- **TASK DESCRIPTION**
At the line that includes "black semicircle: (75, 213)", begin writing out the entries below exactly, and continue through the last line without adding anything.

[[ RECORDED INFORMATION open ]]

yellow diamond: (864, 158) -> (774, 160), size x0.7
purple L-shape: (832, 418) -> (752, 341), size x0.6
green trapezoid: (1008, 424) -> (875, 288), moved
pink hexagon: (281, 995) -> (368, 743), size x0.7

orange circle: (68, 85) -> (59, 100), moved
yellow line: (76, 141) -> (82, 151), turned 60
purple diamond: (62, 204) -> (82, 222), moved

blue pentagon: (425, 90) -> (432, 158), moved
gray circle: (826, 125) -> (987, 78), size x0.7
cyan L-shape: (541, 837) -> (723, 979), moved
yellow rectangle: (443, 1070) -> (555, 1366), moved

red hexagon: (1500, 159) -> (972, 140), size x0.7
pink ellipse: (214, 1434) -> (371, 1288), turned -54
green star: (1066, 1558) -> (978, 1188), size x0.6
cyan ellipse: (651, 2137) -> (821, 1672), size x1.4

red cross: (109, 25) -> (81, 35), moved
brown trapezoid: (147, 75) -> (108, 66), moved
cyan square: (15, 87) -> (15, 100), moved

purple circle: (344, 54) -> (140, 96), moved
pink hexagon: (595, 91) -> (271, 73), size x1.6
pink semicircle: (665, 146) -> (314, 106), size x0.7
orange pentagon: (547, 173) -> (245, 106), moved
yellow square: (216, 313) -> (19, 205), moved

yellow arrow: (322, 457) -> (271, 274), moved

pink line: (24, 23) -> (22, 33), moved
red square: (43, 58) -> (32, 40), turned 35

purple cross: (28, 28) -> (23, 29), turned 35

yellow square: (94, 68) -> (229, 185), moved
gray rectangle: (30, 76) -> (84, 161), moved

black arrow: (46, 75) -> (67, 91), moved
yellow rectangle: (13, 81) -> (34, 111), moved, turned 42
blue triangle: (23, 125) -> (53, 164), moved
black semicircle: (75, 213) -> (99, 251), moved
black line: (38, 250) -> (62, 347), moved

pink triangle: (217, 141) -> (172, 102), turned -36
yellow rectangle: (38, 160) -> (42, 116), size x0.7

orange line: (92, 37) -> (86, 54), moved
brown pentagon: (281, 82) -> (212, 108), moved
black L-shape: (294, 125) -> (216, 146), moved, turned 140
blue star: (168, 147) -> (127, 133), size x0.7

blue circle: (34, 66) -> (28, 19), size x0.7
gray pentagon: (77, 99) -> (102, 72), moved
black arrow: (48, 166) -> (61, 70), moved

[[ RECORDED INFORMATION closed ]]

- **WRITTEN ANSWER**
black semicircle: (75, 213) -> (99, 251), moved
black line: (38, 250) -> (62, 347), moved

pink triangle: (217, 141) -> (172, 102), turned -36
yellow rectangle: (38, 160) -> (42, 116), size x0.7

orange line: (92, 37) -> (86, 54), moved
brown pentagon: (281, 82) -> (212, 108), moved
black L-shape: (294, 125) -> (216, 146), moved, turned 140
blue star: (168, 147) -> (127, 133), size x0.7

blue circle: (34, 66) -> (28, 19), size x0.7
gray pentagon: (77, 99) -> (102, 72), moved
black arrow: (48, 166) -> (61, 70), moved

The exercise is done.